---------- DATA EXTRACT
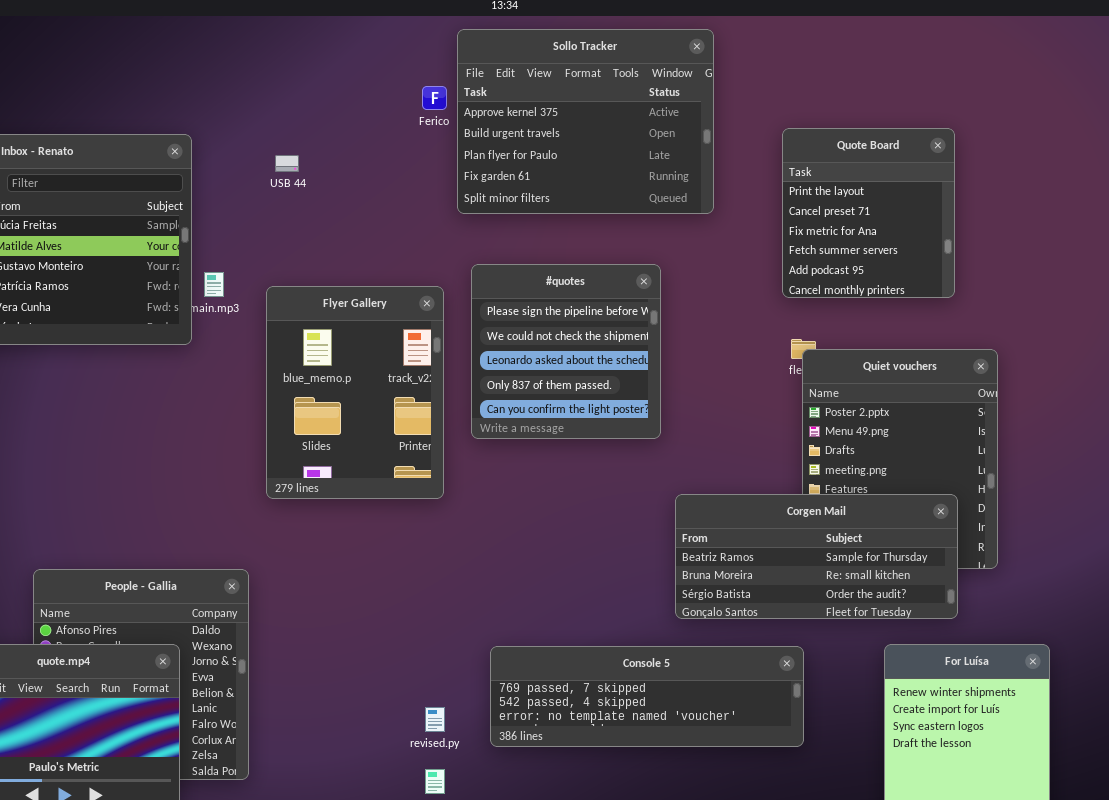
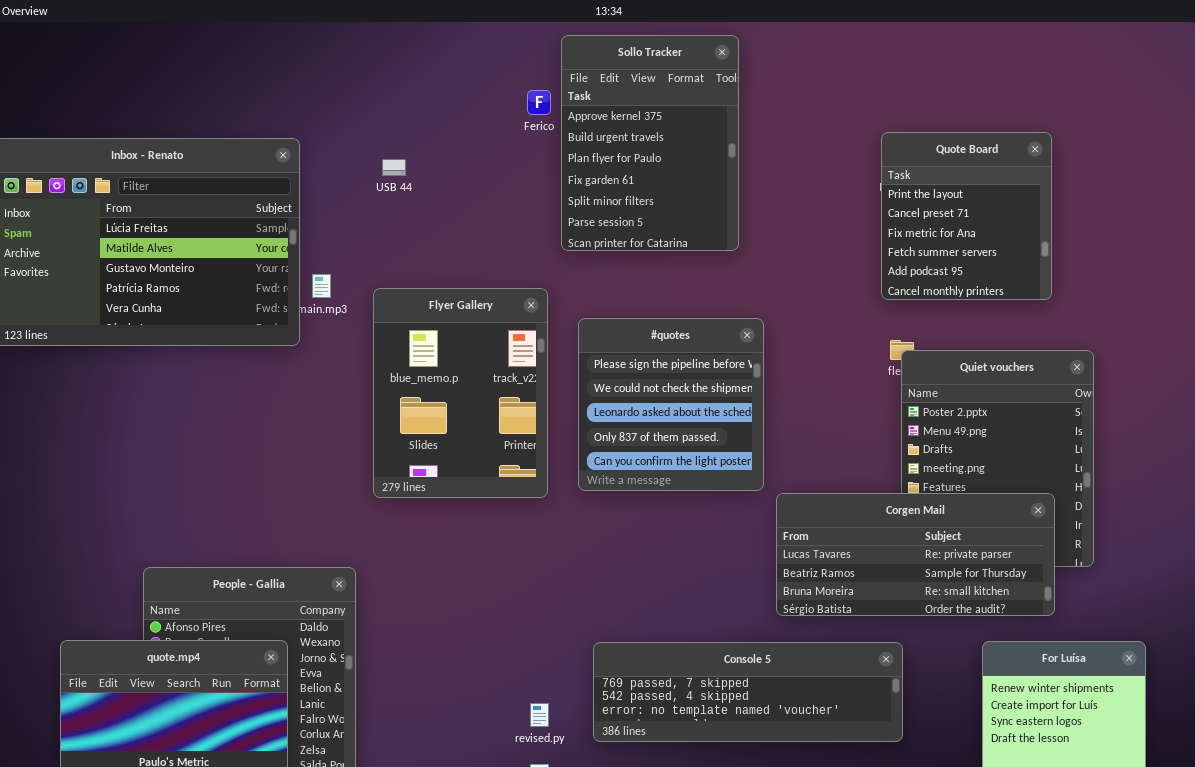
Sollo Tracker: [457,29,714,214] -> [561,35,739,251], resized
#quotes: [471,264,661,439] -> [578,318,764,491], moved
Corgen Mail: [675,494,958,619] -> [776,493,1055,616], scrolled up 1 row

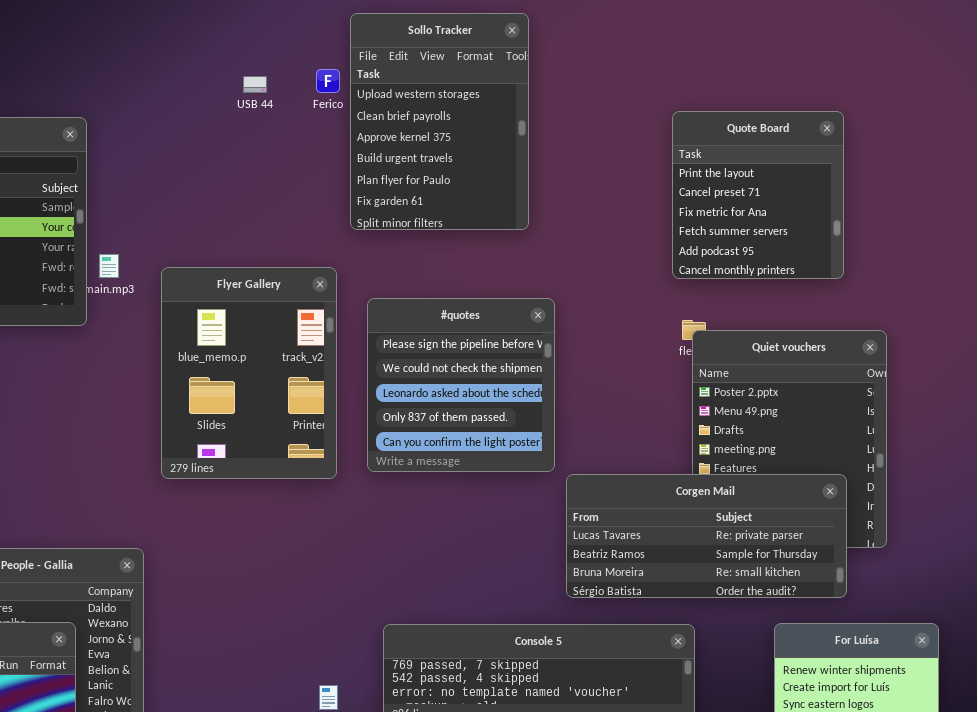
Sollo Tracker: [561,35,739,251] -> [350,13,529,230], scrolled up 2 rows
USB 44: [382,159,406,176] -> [243,76,267,93], moved

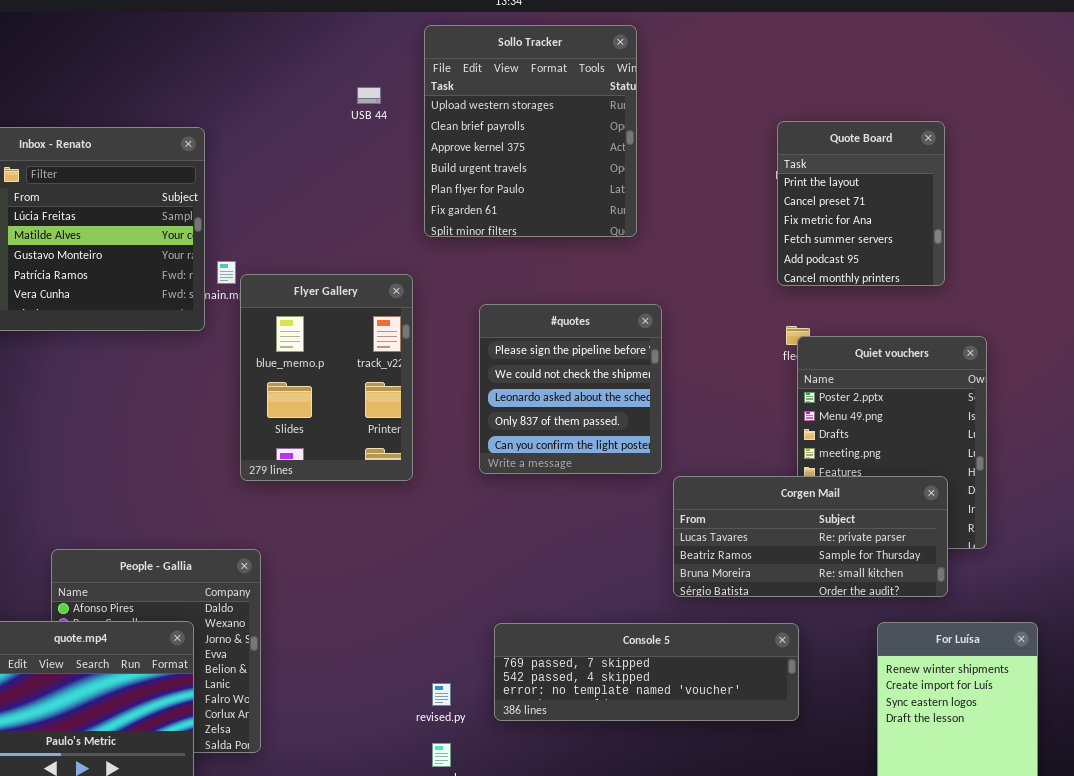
Sollo Tracker: [350,13,529,230] -> [424,25,637,237], resized
Flyer Gallery: [161,267,337,479] -> [240,274,413,481], moved

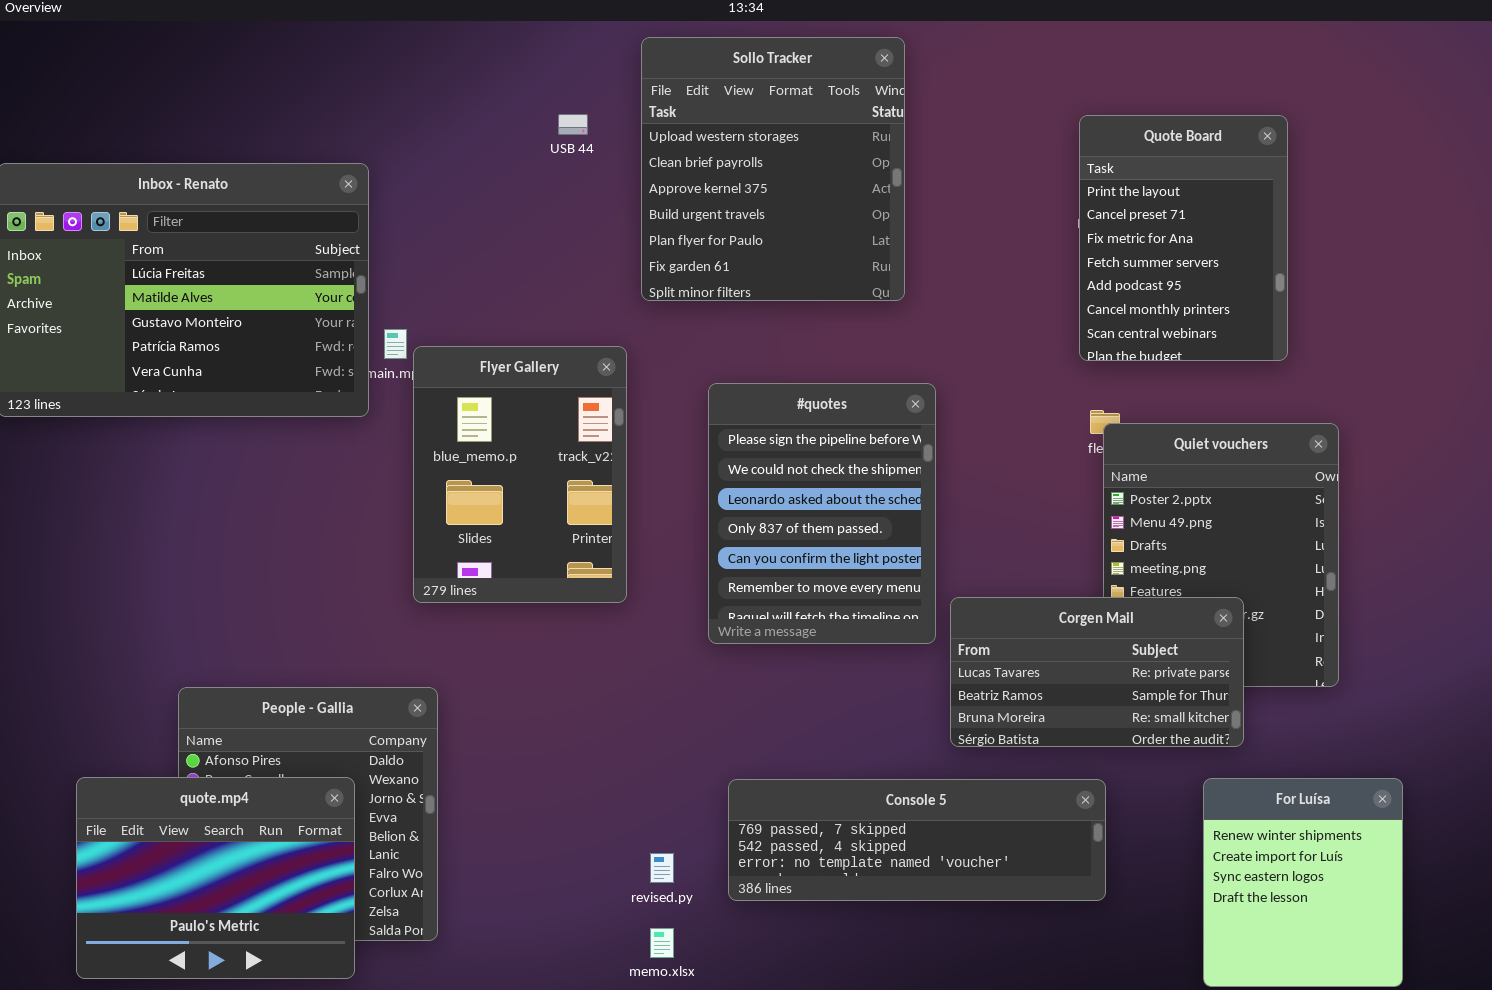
Quote Board: [777,121,945,286] -> [1079,115,1288,361], resized
#quotes: [479,304,662,474] -> [708,383,936,644], resized
Corgen Mail: [673,476,948,597] -> [950,597,1244,747], resized

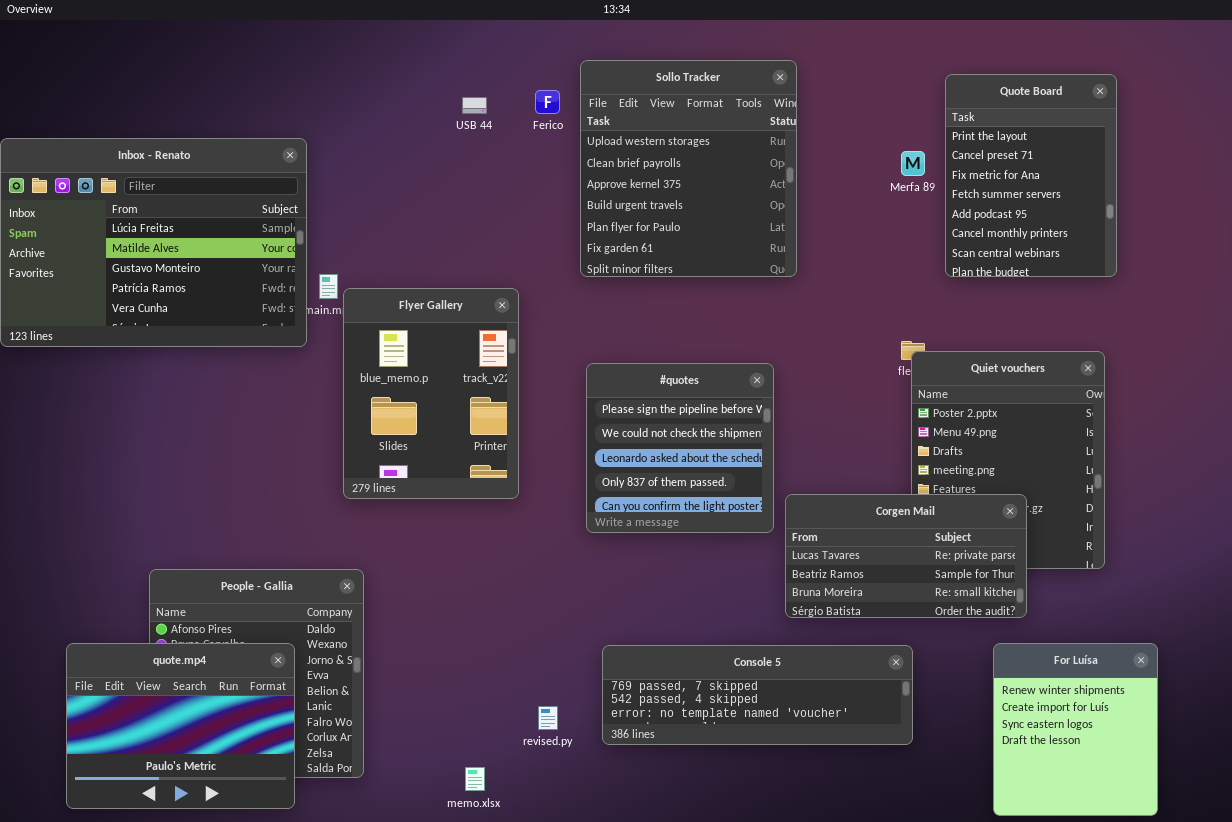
Sollo Tracker: [641,37,905,301] -> [580,60,797,277], moved
Quote Board: [1079,115,1288,361] -> [945,74,1117,277], moved
#quotes: [708,383,936,644] -> [586,363,774,533], resized
memo.xlsx: [650,928,674,958] -> [465,767,485,791], moved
--------------------
YOUR GOAL -
Only the lines from the one containing "Corgen Mail: [673,476,948,597]" through the final line of the records should be transcribed, exactly and with no pictures.

OUTPUT BELOW -
Corgen Mail: [673,476,948,597] -> [950,597,1244,747], resized

Sollo Tracker: [641,37,905,301] -> [580,60,797,277], moved
Quote Board: [1079,115,1288,361] -> [945,74,1117,277], moved
#quotes: [708,383,936,644] -> [586,363,774,533], resized
memo.xlsx: [650,928,674,958] -> [465,767,485,791], moved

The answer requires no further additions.